[TASK INPUTS]

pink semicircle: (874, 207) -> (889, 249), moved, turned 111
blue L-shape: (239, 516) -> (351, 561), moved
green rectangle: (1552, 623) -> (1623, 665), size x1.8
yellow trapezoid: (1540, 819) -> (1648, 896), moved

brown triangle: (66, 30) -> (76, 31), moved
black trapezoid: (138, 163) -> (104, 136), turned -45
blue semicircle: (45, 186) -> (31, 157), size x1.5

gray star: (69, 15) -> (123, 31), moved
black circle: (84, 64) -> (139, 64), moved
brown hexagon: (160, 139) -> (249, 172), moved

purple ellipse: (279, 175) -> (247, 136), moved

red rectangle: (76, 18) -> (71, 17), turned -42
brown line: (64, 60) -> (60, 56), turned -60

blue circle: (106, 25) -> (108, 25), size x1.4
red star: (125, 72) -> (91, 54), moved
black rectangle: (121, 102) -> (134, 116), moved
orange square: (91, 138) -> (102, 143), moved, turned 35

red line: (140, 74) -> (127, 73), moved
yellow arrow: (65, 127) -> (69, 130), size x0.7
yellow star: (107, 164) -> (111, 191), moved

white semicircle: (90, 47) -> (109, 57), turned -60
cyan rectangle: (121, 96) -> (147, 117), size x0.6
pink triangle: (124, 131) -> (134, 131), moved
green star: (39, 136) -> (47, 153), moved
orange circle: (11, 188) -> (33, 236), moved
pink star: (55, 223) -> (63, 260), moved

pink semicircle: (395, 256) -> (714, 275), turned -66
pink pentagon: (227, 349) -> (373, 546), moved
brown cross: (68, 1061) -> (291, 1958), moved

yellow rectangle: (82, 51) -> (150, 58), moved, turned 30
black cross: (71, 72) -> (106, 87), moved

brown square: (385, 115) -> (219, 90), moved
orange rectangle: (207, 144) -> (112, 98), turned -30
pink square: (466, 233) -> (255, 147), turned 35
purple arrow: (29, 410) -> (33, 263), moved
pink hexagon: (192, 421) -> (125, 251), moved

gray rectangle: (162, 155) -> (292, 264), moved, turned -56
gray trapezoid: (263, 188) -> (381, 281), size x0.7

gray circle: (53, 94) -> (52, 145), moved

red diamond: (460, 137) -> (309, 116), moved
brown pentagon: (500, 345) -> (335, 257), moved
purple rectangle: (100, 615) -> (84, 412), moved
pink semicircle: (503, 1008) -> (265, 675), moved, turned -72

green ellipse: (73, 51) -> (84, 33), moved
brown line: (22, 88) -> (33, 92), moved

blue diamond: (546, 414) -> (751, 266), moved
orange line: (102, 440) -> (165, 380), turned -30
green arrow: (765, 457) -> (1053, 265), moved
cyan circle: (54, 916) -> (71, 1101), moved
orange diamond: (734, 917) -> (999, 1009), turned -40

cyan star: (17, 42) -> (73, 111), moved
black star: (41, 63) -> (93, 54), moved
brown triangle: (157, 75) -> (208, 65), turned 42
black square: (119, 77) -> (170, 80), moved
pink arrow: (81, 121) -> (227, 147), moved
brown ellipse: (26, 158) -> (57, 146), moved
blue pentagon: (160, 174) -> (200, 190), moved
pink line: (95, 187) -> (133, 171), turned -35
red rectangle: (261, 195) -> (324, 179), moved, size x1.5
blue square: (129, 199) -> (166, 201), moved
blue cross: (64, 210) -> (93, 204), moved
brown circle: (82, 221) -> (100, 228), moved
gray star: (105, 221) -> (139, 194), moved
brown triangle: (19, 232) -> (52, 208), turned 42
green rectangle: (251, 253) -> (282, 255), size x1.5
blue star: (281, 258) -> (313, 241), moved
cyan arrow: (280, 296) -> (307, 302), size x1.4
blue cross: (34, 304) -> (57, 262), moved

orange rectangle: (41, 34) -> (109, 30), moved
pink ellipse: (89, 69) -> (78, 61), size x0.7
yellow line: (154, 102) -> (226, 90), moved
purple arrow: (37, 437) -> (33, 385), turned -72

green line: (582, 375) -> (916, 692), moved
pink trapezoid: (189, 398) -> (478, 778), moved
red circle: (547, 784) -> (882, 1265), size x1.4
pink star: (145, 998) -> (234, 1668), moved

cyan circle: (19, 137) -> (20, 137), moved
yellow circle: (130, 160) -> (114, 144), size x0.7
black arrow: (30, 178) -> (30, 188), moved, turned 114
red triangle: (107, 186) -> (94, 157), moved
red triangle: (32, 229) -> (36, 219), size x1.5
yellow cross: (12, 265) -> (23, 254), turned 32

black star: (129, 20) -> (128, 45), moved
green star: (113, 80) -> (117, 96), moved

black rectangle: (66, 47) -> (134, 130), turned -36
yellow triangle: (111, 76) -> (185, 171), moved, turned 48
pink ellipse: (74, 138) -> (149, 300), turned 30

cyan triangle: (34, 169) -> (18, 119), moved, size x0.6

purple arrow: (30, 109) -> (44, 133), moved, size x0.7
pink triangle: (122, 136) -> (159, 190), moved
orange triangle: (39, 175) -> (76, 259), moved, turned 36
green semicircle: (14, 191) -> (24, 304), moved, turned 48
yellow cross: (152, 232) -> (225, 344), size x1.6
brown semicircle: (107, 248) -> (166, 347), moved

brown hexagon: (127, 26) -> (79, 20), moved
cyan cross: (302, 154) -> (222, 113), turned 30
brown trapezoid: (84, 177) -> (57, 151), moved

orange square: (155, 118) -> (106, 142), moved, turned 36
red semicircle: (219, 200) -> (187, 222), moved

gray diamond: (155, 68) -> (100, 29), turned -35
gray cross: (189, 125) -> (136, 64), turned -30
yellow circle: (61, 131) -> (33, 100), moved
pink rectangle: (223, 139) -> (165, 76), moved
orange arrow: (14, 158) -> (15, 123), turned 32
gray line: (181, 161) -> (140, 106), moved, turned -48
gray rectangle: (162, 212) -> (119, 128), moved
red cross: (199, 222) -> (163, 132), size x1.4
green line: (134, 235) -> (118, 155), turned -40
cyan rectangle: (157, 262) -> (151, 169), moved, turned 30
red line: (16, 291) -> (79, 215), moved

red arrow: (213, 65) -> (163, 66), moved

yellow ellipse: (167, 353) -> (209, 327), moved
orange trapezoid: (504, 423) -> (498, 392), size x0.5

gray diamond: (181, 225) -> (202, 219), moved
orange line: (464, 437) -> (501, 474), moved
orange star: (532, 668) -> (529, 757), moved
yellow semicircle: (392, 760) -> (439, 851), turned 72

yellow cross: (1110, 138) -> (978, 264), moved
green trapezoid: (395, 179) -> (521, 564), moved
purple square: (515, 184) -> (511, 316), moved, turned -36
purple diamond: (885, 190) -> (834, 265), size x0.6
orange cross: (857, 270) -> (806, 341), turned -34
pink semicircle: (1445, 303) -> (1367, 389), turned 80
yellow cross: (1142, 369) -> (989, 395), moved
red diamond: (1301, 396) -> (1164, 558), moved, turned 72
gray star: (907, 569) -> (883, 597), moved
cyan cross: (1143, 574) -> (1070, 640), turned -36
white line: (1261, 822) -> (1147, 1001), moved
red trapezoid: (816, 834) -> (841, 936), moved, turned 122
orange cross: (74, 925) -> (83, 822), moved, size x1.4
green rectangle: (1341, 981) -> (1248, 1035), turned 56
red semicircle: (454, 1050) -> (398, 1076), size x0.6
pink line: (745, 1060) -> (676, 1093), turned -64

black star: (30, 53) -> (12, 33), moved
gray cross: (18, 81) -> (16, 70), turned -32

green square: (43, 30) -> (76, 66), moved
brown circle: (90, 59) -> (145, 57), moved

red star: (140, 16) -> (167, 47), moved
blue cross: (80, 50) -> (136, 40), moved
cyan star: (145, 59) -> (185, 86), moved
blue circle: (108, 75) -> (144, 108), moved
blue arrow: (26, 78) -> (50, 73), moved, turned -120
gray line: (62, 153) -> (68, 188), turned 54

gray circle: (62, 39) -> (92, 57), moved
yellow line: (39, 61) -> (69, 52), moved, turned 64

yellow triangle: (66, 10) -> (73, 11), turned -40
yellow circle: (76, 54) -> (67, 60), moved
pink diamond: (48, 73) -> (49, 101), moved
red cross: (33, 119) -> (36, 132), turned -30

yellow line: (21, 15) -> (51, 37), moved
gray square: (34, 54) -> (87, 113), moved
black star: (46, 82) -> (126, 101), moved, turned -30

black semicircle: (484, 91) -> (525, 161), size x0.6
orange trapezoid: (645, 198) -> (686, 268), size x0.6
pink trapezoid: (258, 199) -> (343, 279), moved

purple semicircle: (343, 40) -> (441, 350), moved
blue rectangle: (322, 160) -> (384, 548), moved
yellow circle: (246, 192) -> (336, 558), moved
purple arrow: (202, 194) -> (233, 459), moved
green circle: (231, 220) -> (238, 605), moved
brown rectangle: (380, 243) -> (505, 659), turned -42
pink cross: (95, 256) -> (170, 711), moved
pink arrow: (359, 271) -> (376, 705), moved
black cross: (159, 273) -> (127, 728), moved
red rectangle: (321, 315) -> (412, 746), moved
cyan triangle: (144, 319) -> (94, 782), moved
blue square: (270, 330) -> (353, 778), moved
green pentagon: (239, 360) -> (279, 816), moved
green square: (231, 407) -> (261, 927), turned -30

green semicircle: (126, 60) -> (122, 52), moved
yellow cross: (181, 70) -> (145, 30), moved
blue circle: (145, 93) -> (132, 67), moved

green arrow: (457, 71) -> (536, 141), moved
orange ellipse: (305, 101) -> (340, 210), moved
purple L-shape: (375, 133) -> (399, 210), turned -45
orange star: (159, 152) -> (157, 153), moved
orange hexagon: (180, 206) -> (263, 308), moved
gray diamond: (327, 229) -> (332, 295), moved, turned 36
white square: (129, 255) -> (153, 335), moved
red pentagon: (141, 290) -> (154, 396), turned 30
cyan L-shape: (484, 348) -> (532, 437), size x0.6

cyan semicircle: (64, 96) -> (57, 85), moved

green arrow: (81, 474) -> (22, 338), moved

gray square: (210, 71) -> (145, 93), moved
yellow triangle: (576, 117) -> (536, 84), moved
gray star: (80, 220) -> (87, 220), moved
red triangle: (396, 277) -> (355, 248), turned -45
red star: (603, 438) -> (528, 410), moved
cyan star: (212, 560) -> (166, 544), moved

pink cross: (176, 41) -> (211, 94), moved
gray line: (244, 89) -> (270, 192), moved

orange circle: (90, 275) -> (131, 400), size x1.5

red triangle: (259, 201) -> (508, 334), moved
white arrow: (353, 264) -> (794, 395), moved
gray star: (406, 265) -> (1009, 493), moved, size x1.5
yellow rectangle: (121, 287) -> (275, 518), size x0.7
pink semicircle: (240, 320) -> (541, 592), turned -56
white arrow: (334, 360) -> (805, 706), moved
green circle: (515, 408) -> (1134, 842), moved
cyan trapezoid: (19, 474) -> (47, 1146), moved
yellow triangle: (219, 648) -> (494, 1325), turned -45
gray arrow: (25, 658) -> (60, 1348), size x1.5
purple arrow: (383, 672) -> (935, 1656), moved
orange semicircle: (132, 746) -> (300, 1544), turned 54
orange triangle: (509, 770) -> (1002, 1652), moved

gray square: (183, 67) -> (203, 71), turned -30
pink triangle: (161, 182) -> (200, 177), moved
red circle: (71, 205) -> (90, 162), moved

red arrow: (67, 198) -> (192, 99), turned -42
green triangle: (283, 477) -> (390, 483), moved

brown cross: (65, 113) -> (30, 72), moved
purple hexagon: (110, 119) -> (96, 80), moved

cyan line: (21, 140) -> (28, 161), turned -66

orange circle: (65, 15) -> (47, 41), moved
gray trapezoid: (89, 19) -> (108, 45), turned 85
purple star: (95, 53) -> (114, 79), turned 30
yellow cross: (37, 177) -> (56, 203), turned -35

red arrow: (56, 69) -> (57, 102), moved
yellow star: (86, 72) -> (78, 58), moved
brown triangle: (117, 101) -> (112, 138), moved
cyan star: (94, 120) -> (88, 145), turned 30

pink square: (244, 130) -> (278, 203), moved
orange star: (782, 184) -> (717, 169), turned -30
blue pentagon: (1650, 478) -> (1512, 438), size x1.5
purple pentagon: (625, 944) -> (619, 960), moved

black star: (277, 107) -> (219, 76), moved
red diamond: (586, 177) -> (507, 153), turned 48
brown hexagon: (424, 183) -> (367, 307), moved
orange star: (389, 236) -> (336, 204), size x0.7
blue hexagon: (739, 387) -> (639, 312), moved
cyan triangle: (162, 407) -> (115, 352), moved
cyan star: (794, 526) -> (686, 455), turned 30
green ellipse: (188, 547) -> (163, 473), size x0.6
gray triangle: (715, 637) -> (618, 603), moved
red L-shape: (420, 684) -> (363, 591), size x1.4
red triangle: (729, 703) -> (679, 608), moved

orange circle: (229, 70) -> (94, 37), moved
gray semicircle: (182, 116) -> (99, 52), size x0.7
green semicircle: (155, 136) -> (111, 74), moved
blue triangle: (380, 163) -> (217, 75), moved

[/TASK INPUTS]

In the material above, locate the line containing "red diamond: (460, 137) -> (309, 116), moved" and the line containing "black star: (41, 63) -> (93, 54), moved". Transcribe exactly those two lines and every line between them, and nothing more.

■ SOLUTION TO THIS PROBLEM:
red diamond: (460, 137) -> (309, 116), moved
brown pentagon: (500, 345) -> (335, 257), moved
purple rectangle: (100, 615) -> (84, 412), moved
pink semicircle: (503, 1008) -> (265, 675), moved, turned -72

green ellipse: (73, 51) -> (84, 33), moved
brown line: (22, 88) -> (33, 92), moved

blue diamond: (546, 414) -> (751, 266), moved
orange line: (102, 440) -> (165, 380), turned -30
green arrow: (765, 457) -> (1053, 265), moved
cyan circle: (54, 916) -> (71, 1101), moved
orange diamond: (734, 917) -> (999, 1009), turned -40

cyan star: (17, 42) -> (73, 111), moved
black star: (41, 63) -> (93, 54), moved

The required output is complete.